▶ [Problem description]
All lines from the top of the records below through the line holding "camera: 20 degrees right, 10 degrees up", and only those, should be printed exactly, minus the pictures.

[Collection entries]
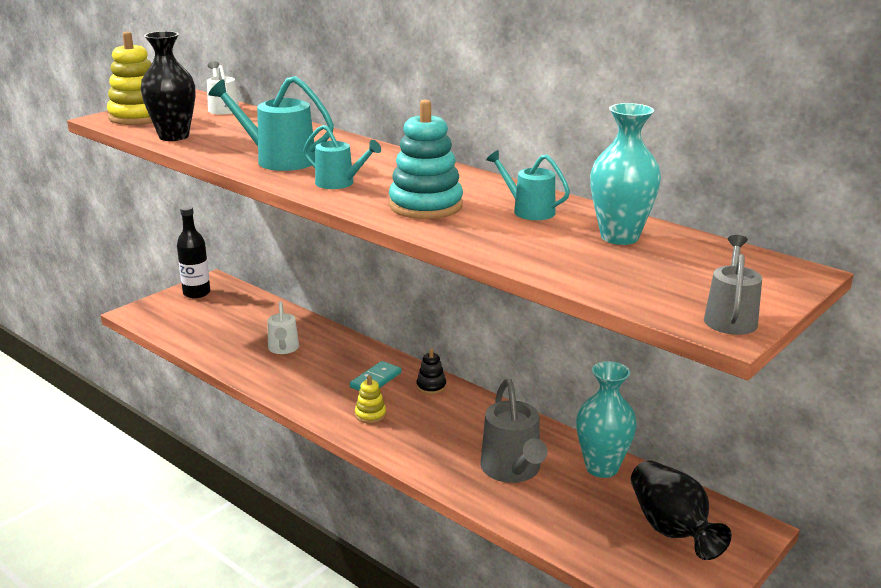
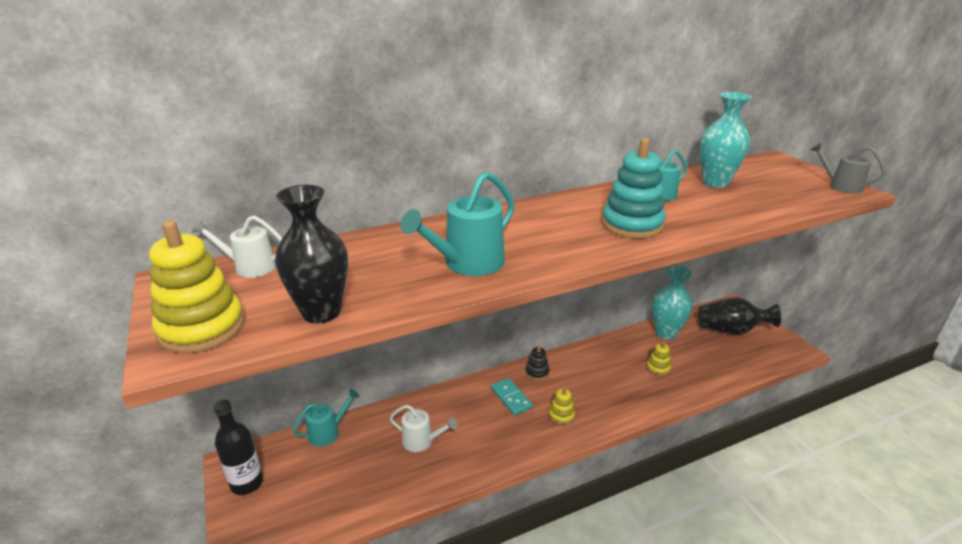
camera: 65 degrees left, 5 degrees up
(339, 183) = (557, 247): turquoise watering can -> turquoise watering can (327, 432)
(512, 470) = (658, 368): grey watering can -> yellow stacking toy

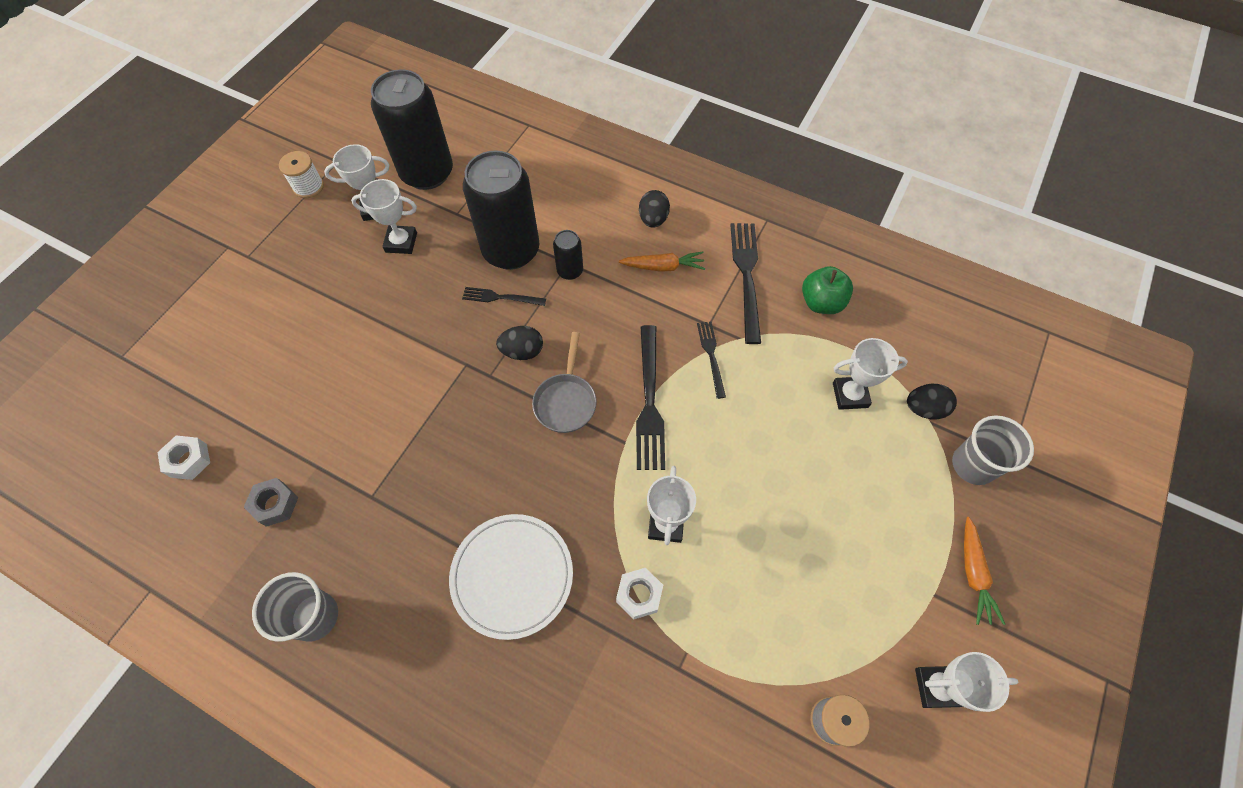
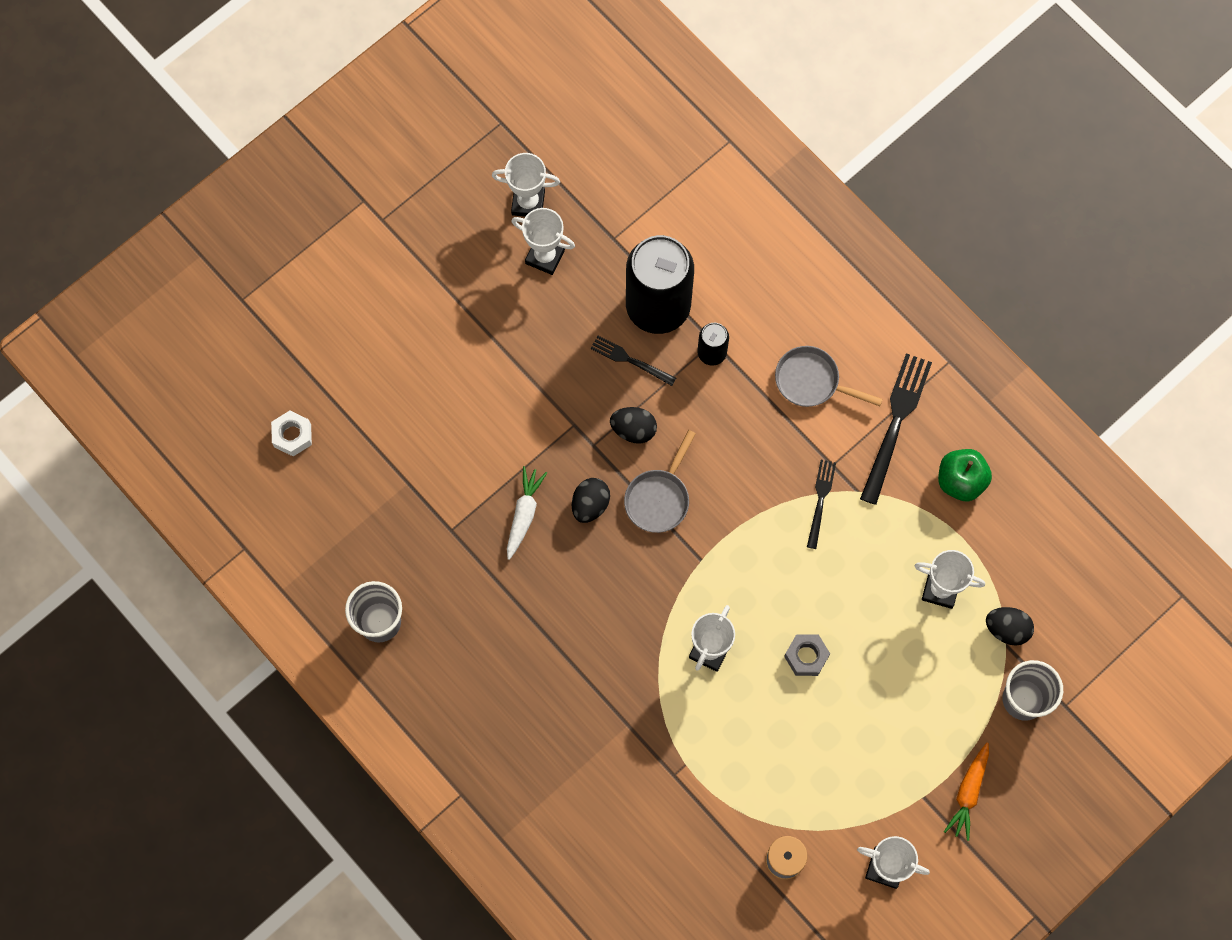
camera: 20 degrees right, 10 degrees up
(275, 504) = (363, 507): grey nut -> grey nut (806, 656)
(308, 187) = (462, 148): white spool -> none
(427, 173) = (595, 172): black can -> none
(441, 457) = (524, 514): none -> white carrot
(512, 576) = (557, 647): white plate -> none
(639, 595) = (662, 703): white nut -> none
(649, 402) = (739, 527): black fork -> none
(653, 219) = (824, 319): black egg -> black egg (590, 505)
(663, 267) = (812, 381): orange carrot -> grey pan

▶ [Answer]
camera: 65 degrees left, 5 degrees up
(339, 183) = (557, 247): turquoise watering can -> turquoise watering can (327, 432)
(512, 470) = (658, 368): grey watering can -> yellow stacking toy

camera: 20 degrees right, 10 degrees up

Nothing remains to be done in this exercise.